*** Begin section ***
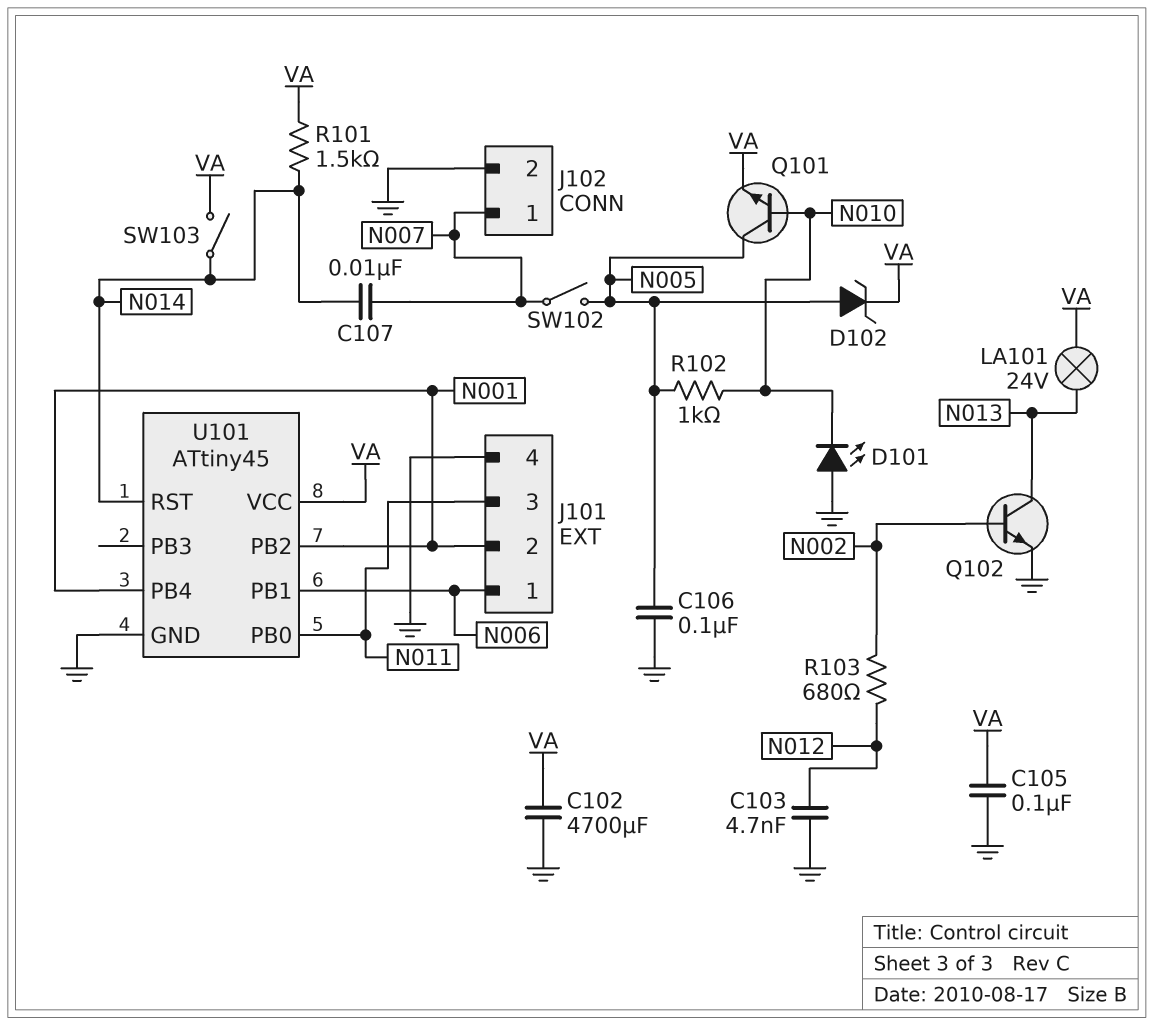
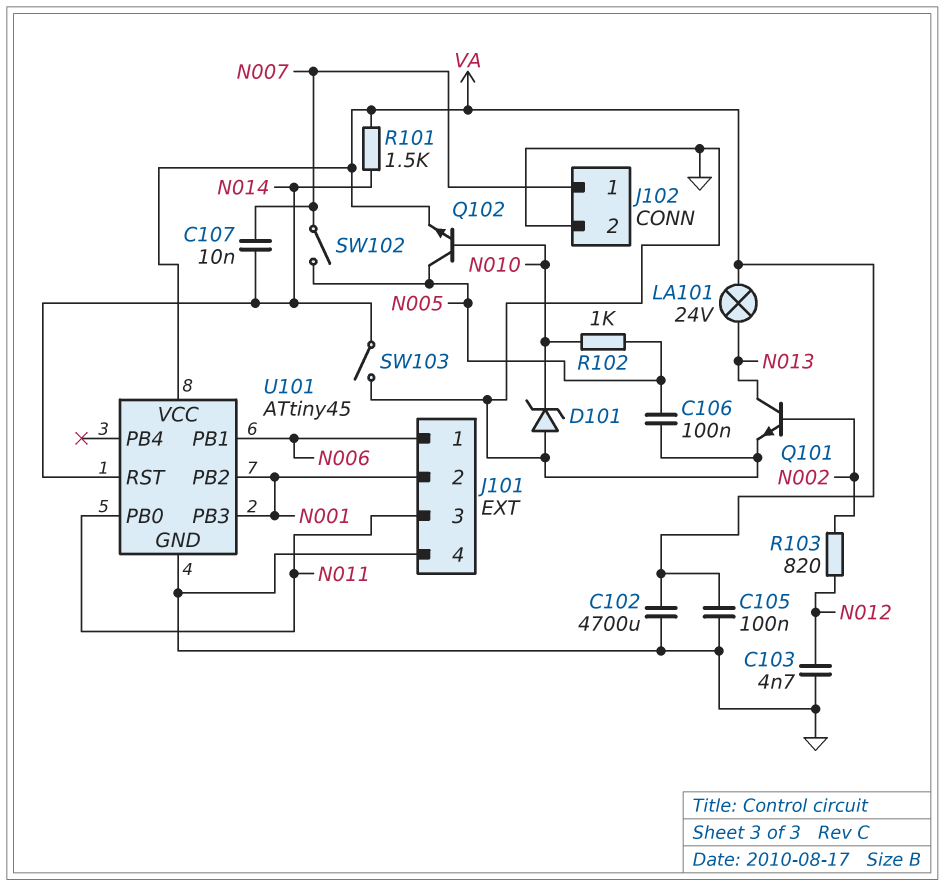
D101: LED (A GND, K N010) -> zener (A GND, K N010)
D102: zener (A N005, K VA) -> none
Q101: NPN (B N010, C N005, E VA) -> NPN (B N002, C N013, E GND)
Q102: NPN (B N002, C N013, E GND) -> NPN (B N010, C N005, E VA)
R103: 680 (N002, N012) -> 820 (N002, N012)
SW103: switch (N014, VA) -> switch (GND, N014)
U101 pin PB3: none -> N001
U101 pin PB4: N001 -> none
*** End section ***
EXERCISE: Scan the entries above for the word "none", then copy every line in which it occurs.

RESPONSE FOR THIS EXERCISE:
D102: zener (A N005, K VA) -> none
U101 pin PB3: none -> N001
U101 pin PB4: N001 -> none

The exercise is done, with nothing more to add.